- Data for this task -
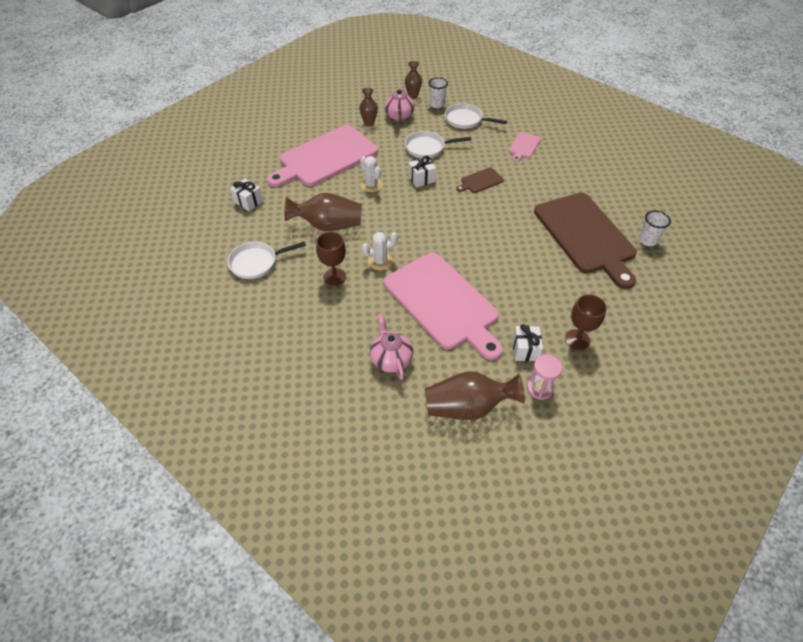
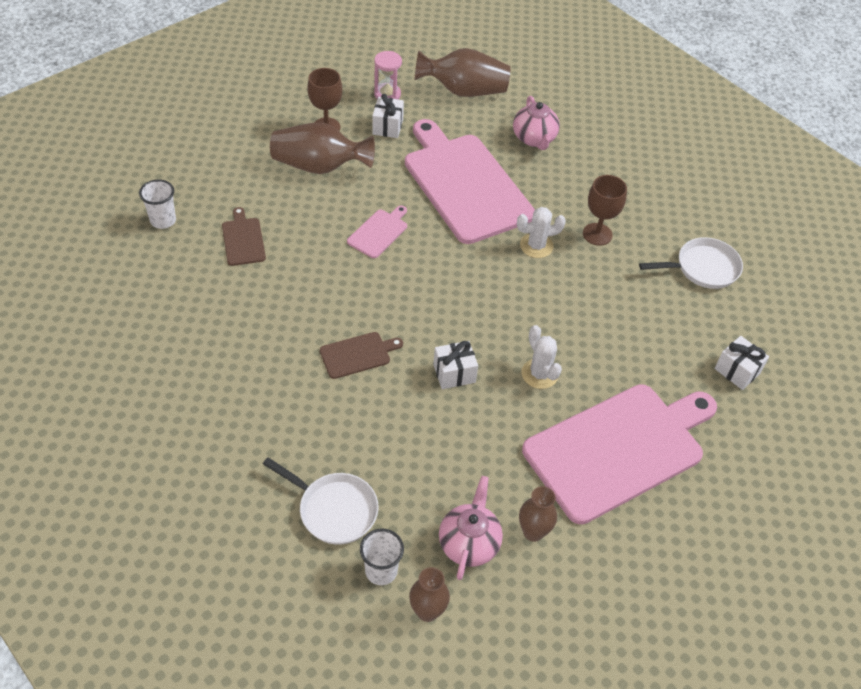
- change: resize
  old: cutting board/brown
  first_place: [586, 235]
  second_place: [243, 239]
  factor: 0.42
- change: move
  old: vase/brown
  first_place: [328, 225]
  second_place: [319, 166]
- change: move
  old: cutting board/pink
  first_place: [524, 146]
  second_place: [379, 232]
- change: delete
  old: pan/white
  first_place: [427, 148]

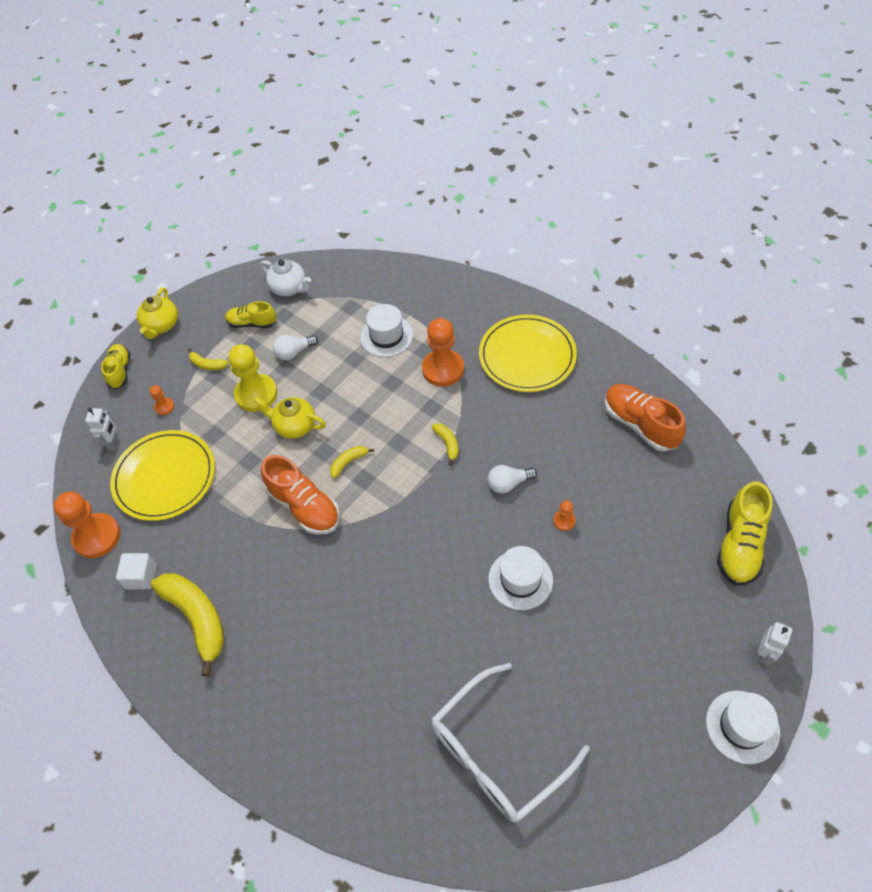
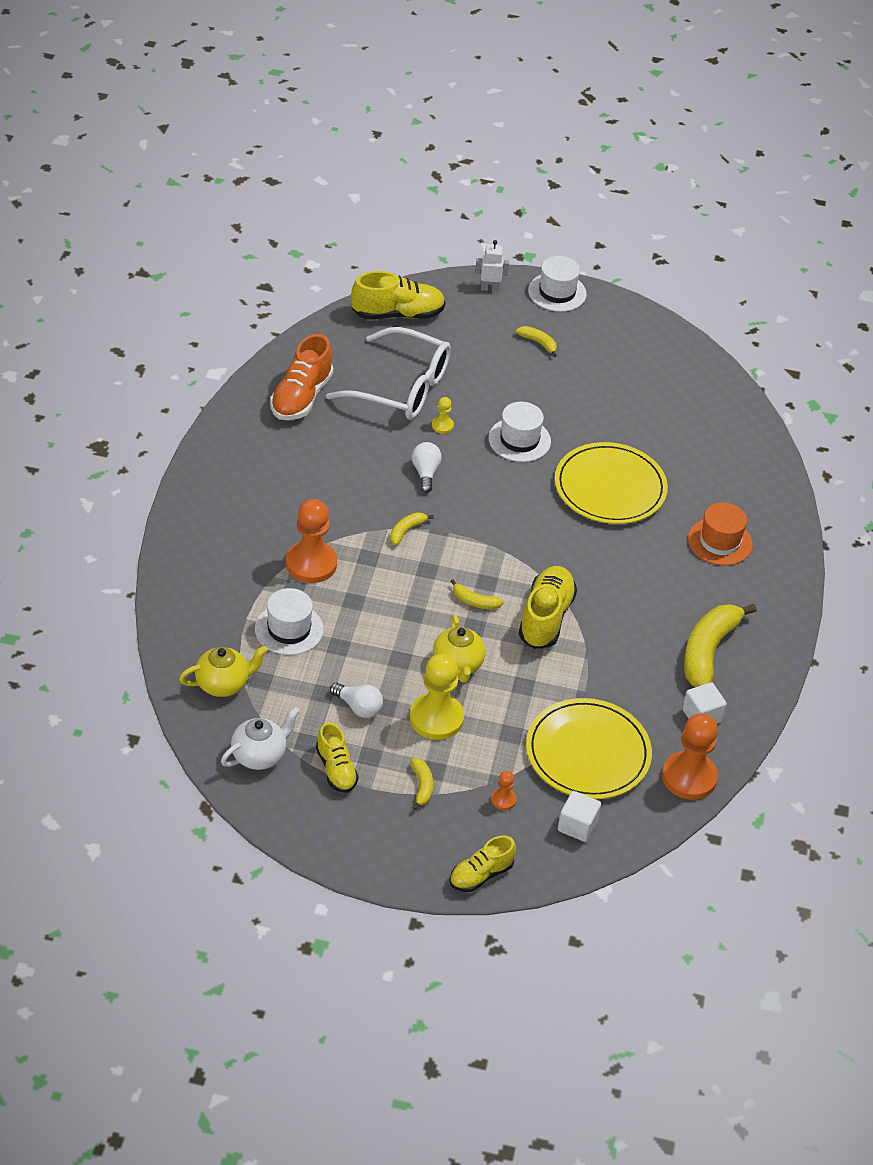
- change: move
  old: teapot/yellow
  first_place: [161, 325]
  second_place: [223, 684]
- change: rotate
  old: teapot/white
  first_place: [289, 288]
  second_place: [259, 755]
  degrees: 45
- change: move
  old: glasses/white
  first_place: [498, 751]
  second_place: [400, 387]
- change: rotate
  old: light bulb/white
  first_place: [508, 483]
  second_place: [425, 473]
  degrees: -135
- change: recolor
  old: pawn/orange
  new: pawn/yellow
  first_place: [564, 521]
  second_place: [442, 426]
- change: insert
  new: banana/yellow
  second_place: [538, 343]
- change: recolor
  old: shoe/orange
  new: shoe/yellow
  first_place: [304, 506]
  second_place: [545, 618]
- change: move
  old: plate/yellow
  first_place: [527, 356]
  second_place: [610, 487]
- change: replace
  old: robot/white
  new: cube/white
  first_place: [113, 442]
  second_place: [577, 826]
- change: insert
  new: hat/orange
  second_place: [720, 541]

- Task requirements -
Write the entries above out in full, exactly, with no images.

- Your response -
- change: resize
  old: cutting board/brown
  first_place: [586, 235]
  second_place: [243, 239]
  factor: 0.42
- change: move
  old: vase/brown
  first_place: [328, 225]
  second_place: [319, 166]
- change: move
  old: cutting board/pink
  first_place: [524, 146]
  second_place: [379, 232]
- change: delete
  old: pan/white
  first_place: [427, 148]

- change: move
  old: teapot/yellow
  first_place: [161, 325]
  second_place: [223, 684]
- change: rotate
  old: teapot/white
  first_place: [289, 288]
  second_place: [259, 755]
  degrees: 45
- change: move
  old: glasses/white
  first_place: [498, 751]
  second_place: [400, 387]
- change: rotate
  old: light bulb/white
  first_place: [508, 483]
  second_place: [425, 473]
  degrees: -135
- change: recolor
  old: pawn/orange
  new: pawn/yellow
  first_place: [564, 521]
  second_place: [442, 426]
- change: insert
  new: banana/yellow
  second_place: [538, 343]
- change: recolor
  old: shoe/orange
  new: shoe/yellow
  first_place: [304, 506]
  second_place: [545, 618]
- change: move
  old: plate/yellow
  first_place: [527, 356]
  second_place: [610, 487]
- change: replace
  old: robot/white
  new: cube/white
  first_place: [113, 442]
  second_place: [577, 826]
- change: insert
  new: hat/orange
  second_place: [720, 541]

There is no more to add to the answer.